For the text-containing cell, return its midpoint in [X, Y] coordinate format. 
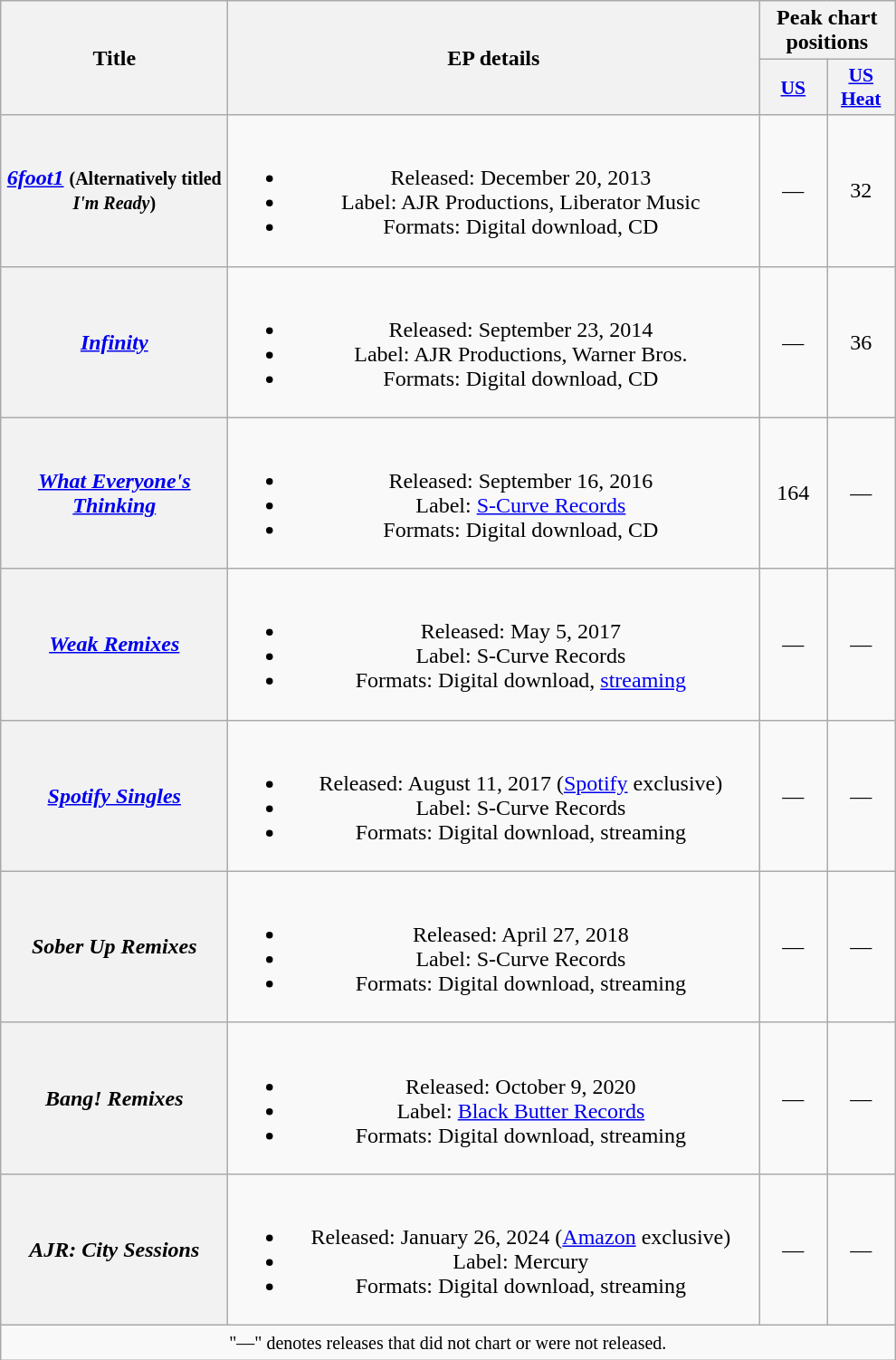
Released: April 27, 2018Label: S-Curve RecordsFormats: Digital download, streaming [494, 947]
Spotify Singles [114, 795]
164 [793, 492]
US [793, 87]
Released: September 16, 2016Label: S-Curve RecordsFormats: Digital download, CD [494, 492]
Weak Remixes [114, 644]
Peak chart positions [827, 31]
Released: September 23, 2014Label: AJR Productions, Warner Bros.Formats: Digital download, CD [494, 342]
AJR: City Sessions [114, 1249]
Released: August 11, 2017 (Spotify exclusive)Label: S-Curve RecordsFormats: Digital download, streaming [494, 795]
Infinity [114, 342]
US Heat [862, 87]
36 [862, 342]
Released: October 9, 2020Label: Black Butter RecordsFormats: Digital download, streaming [494, 1097]
EP details [494, 58]
6foot1 (Alternatively titled I'm Ready) [114, 190]
What Everyone's Thinking [114, 492]
Sober Up Remixes [114, 947]
Title [114, 58]
Released: December 20, 2013Label: AJR Productions, Liberator MusicFormats: Digital download, CD [494, 190]
Released: May 5, 2017Label: S-Curve RecordsFormats: Digital download, streaming [494, 644]
32 [862, 190]
Bang! Remixes [114, 1097]
Released: January 26, 2024 (Amazon exclusive)Label: MercuryFormats: Digital download, streaming [494, 1249]
"—" denotes releases that did not chart or were not released. [448, 1341]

◆ ◆ ◆ ◆

Reproduce the lines of the listing above verbatim, starting with the line that contains "Released: April 27, 2018Label: S-Curve" and continuing through the line that contains "Bang! Remixes [114, 1097]".

→ Answer to this task
Released: April 27, 2018Label: S-Curve RecordsFormats: Digital download, streaming [494, 947]
Spotify Singles [114, 795]
164 [793, 492]
US [793, 87]
Released: September 16, 2016Label: S-Curve RecordsFormats: Digital download, CD [494, 492]
Weak Remixes [114, 644]
Peak chart positions [827, 31]
Released: September 23, 2014Label: AJR Productions, Warner Bros.Formats: Digital download, CD [494, 342]
AJR: City Sessions [114, 1249]
Released: August 11, 2017 (Spotify exclusive)Label: S-Curve RecordsFormats: Digital download, streaming [494, 795]
Infinity [114, 342]
US Heat [862, 87]
36 [862, 342]
Released: October 9, 2020Label: Black Butter RecordsFormats: Digital download, streaming [494, 1097]
EP details [494, 58]
6foot1 (Alternatively titled I'm Ready) [114, 190]
What Everyone's Thinking [114, 492]
Sober Up Remixes [114, 947]
Title [114, 58]
Released: December 20, 2013Label: AJR Productions, Liberator MusicFormats: Digital download, CD [494, 190]
Released: May 5, 2017Label: S-Curve RecordsFormats: Digital download, streaming [494, 644]
32 [862, 190]
Bang! Remixes [114, 1097]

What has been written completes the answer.